- **What is expected**:
Return exactly the lines below, starting with the one that has "grey tree: 1 -> 2" and going on through the one that has "orange tree: 2 -> 0".

Top of Dataset records

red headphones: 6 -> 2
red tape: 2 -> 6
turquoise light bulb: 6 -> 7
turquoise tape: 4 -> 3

Bottom of Dataset records
Top of Dataset records

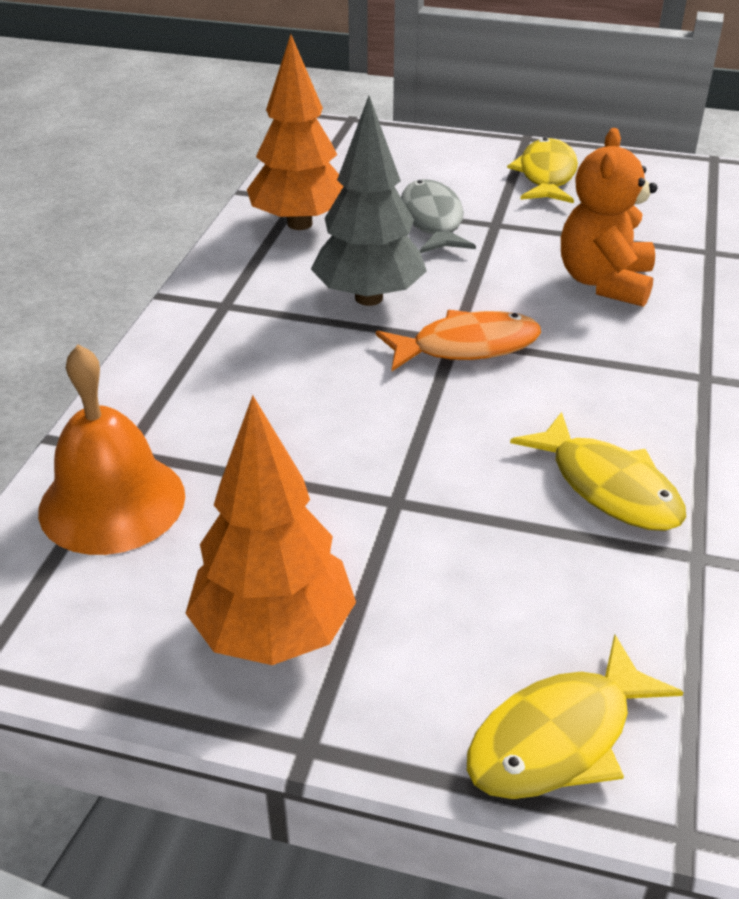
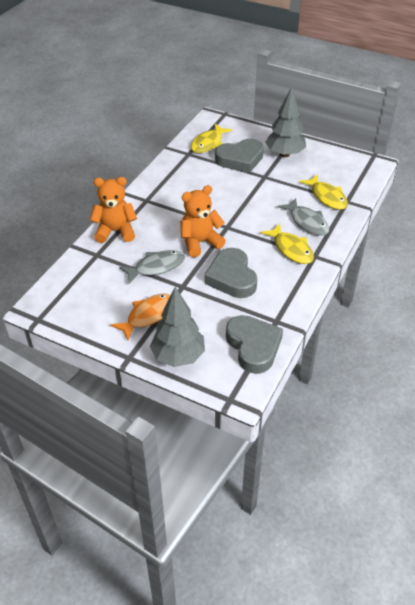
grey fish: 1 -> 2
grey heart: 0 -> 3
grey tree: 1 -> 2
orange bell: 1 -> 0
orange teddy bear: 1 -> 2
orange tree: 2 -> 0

Bottom of Dataset records
Top of Dataset records

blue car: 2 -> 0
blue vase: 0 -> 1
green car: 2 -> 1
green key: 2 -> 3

Bottom of Dataset records

- **Task response**:
grey tree: 1 -> 2
orange bell: 1 -> 0
orange teddy bear: 1 -> 2
orange tree: 2 -> 0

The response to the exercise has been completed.